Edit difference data
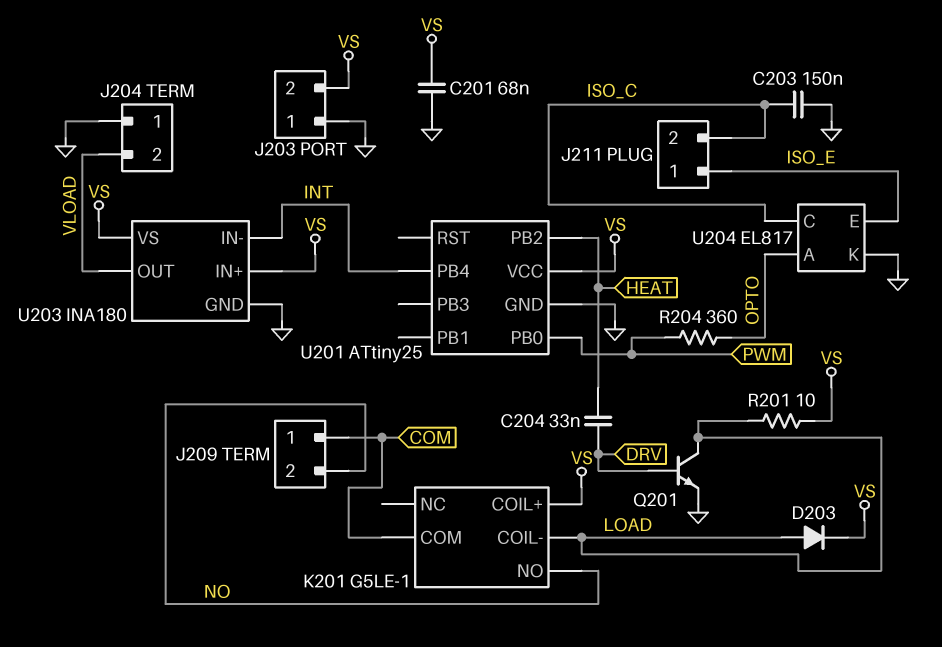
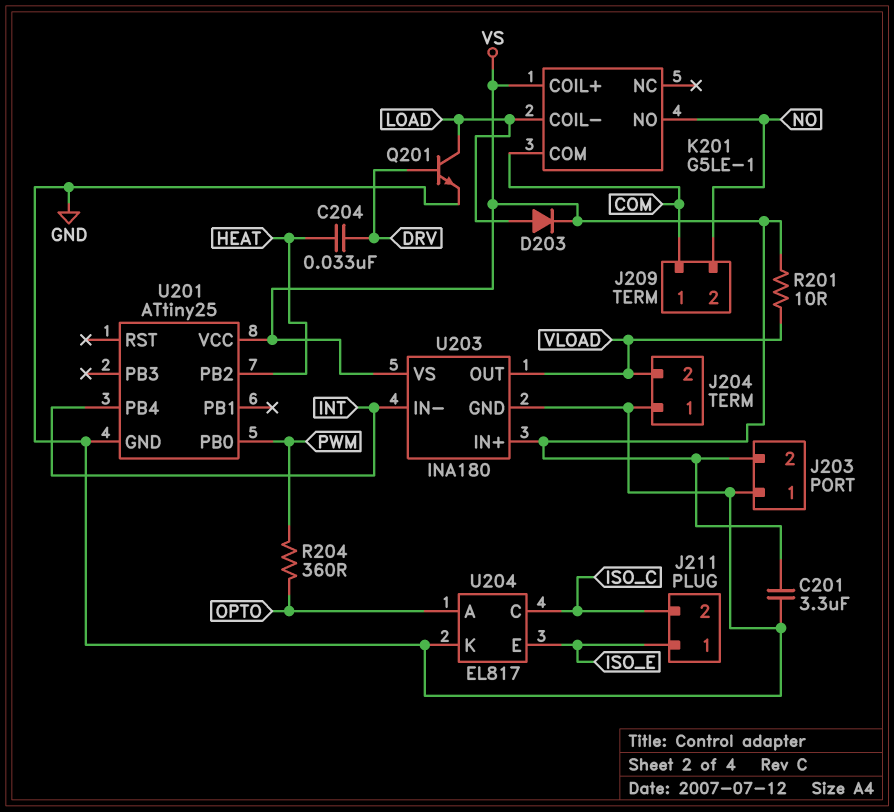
C201: 68nF (GND, VS) -> 3.3uF (GND, VS)
C203: 150nF (GND, ISO_C) -> none
R201: 10 (LOAD, VS) -> 10 (VLOAD, VS)

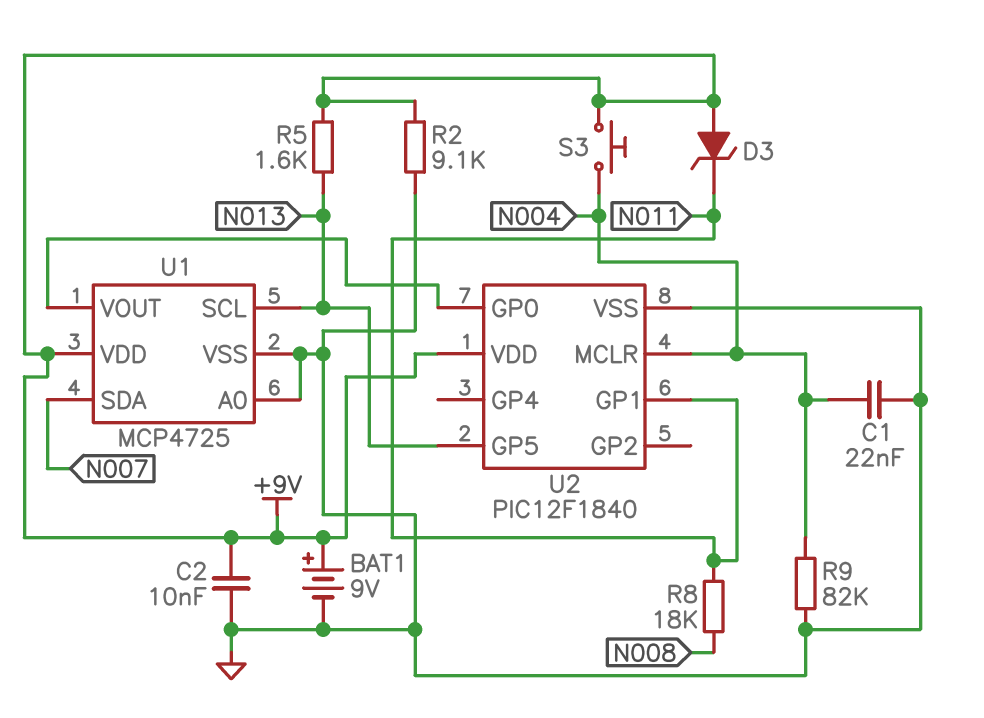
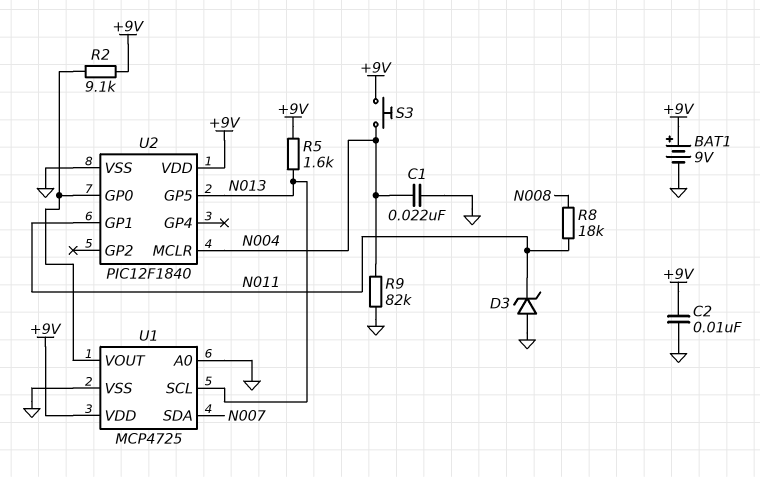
D3: zener (A +9V, K N011) -> zener (A GND, K N011)
R2: 9.1k (+9V, GND) -> 9.1k (+9V, U1/VOUT)

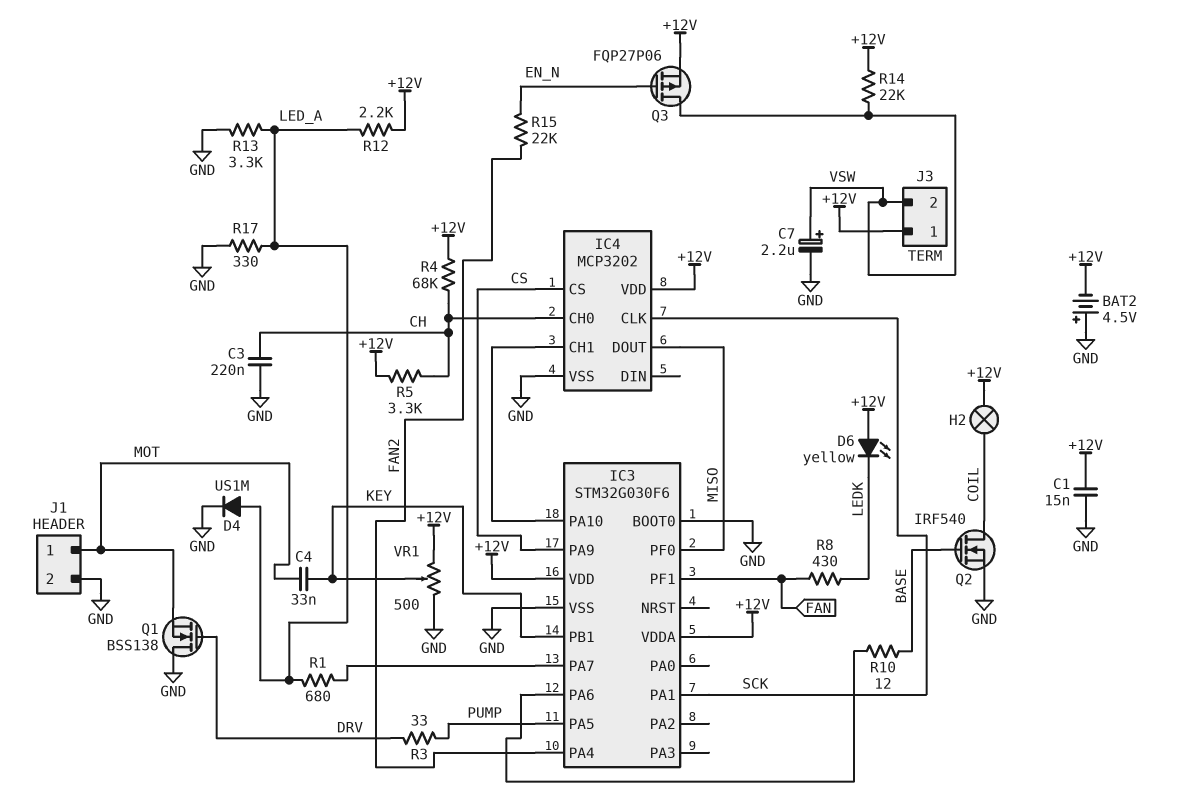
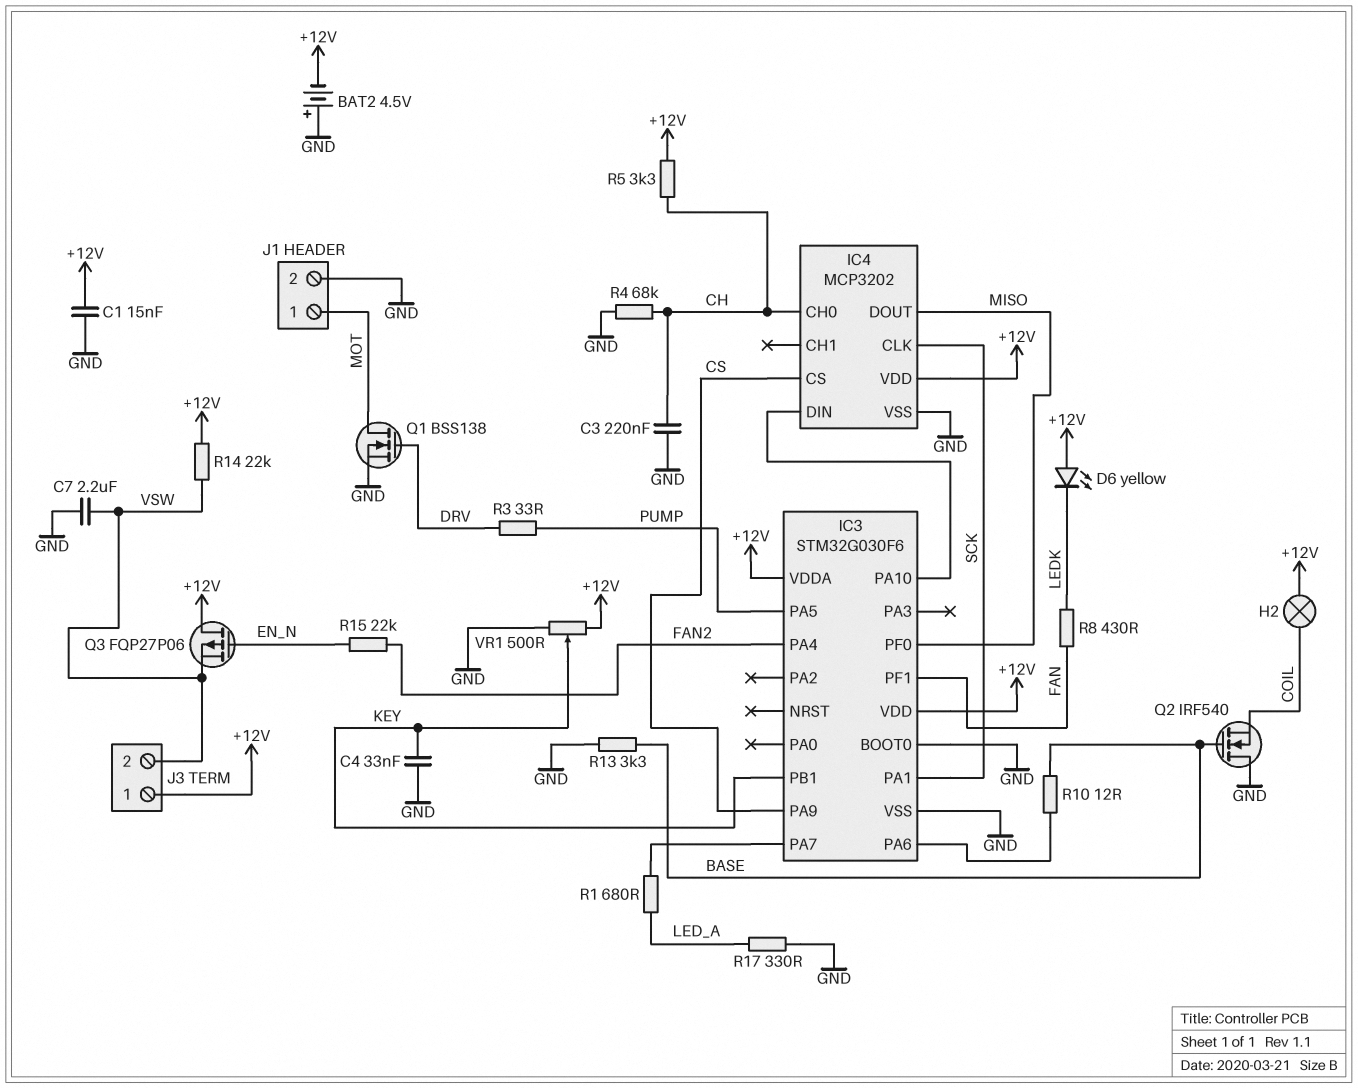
C4: 33nF (KEY, MOT) -> 33nF (GND, KEY)
C7: 2.2uF (plus VSW, minus GND) -> 2.2uF (GND, VSW)
D4: diode US1M (A LED_A, K GND) -> none
IC4 pin CH1: IC3/PA10 -> none
IC4 pin DIN: none -> IC3/PA10
Q1: NMOS BSS138 (G DRV, D GND, S MOT) -> NMOS BSS138 (G DRV, D MOT, S GND)
Q2: NMOS IRF540 (G BASE, D COIL, S GND) -> NMOS IRF540 (G BASE, D GND, S COIL)
Q3: PMOS FQP27P06 (G EN_N, D VSW, S +12V) -> PMOS FQP27P06 (G EN_N, D +12V, S VSW)
R4: 68k (+12V, CH) -> 68k (CH, GND)
R12: 2.2k (+12V, LED_A) -> none
R13: 3.3k (GND, LED_A) -> 3.3k (BASE, GND)

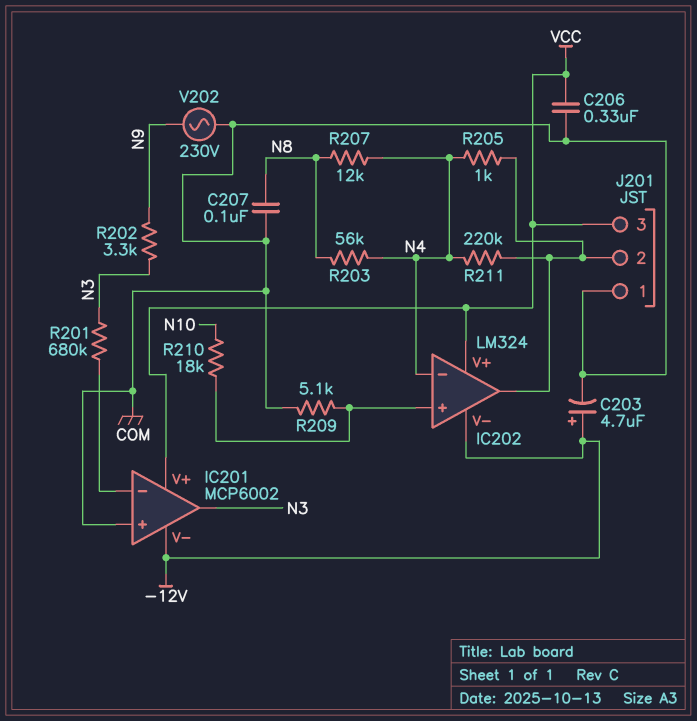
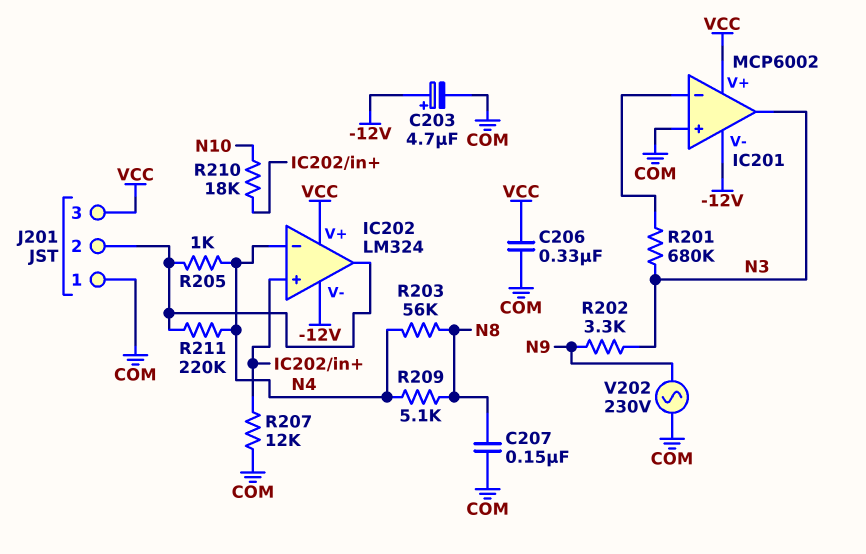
C207: 100nF (COM, N8) -> 150nF (COM, N8)
R207: 12k (N4, N8) -> 12k (COM, IC202/in+)
R209: 5.1k (COM, IC202/in+) -> 5.1k (N4, N8)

Work item >>
A single figure is required: the number of lines in the entries above that include the word "NMOS".

Finished exercise >>
2